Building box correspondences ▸
BEGIN
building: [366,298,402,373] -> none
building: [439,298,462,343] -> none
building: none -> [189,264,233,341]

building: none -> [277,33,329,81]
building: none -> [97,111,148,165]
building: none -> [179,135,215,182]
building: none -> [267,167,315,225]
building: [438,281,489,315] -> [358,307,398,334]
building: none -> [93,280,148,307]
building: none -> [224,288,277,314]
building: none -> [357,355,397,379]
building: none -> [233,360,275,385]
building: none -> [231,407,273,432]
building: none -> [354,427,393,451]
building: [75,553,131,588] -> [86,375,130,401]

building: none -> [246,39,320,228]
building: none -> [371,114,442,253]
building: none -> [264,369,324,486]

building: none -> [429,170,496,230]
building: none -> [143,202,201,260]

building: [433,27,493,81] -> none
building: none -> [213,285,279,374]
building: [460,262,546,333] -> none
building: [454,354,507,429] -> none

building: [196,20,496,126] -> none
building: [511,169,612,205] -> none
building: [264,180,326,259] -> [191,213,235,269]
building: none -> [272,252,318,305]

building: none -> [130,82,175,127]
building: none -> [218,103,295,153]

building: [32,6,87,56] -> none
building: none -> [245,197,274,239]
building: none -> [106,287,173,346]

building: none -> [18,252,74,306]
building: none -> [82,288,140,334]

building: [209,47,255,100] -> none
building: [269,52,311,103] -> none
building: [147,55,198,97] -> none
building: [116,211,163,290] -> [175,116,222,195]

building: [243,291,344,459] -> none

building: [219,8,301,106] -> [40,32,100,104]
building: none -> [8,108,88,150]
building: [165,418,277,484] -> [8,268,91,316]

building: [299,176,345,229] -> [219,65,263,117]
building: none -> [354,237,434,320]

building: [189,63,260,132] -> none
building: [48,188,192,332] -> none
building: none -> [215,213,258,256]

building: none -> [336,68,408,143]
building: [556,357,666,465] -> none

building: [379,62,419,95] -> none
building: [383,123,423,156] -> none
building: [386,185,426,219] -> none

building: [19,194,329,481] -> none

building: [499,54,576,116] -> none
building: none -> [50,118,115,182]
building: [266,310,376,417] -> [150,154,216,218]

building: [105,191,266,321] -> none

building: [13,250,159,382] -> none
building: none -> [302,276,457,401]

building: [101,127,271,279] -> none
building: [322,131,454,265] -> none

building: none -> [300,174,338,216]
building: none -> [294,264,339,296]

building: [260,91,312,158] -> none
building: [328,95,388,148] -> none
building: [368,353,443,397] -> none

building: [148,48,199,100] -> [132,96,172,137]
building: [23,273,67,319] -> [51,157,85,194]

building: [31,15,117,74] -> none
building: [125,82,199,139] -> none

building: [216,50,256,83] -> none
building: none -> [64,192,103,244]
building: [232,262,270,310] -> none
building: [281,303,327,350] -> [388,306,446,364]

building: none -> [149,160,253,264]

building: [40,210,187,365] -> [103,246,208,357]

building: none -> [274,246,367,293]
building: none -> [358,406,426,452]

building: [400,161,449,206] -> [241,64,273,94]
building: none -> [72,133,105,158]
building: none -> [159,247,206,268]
END
What is needed ▸ Your task is to copy exactly, and only, the lines from the line with "building: [299,176,345,229] ->" through the last line of the entries, both included.

Written reply ▸
building: [299,176,345,229] -> [219,65,263,117]
building: none -> [354,237,434,320]

building: [189,63,260,132] -> none
building: [48,188,192,332] -> none
building: none -> [215,213,258,256]

building: none -> [336,68,408,143]
building: [556,357,666,465] -> none

building: [379,62,419,95] -> none
building: [383,123,423,156] -> none
building: [386,185,426,219] -> none

building: [19,194,329,481] -> none

building: [499,54,576,116] -> none
building: none -> [50,118,115,182]
building: [266,310,376,417] -> [150,154,216,218]

building: [105,191,266,321] -> none

building: [13,250,159,382] -> none
building: none -> [302,276,457,401]

building: [101,127,271,279] -> none
building: [322,131,454,265] -> none

building: none -> [300,174,338,216]
building: none -> [294,264,339,296]

building: [260,91,312,158] -> none
building: [328,95,388,148] -> none
building: [368,353,443,397] -> none

building: [148,48,199,100] -> [132,96,172,137]
building: [23,273,67,319] -> [51,157,85,194]

building: [31,15,117,74] -> none
building: [125,82,199,139] -> none

building: [216,50,256,83] -> none
building: none -> [64,192,103,244]
building: [232,262,270,310] -> none
building: [281,303,327,350] -> [388,306,446,364]

building: none -> [149,160,253,264]

building: [40,210,187,365] -> [103,246,208,357]

building: none -> [274,246,367,293]
building: none -> [358,406,426,452]

building: [400,161,449,206] -> [241,64,273,94]
building: none -> [72,133,105,158]
building: none -> [159,247,206,268]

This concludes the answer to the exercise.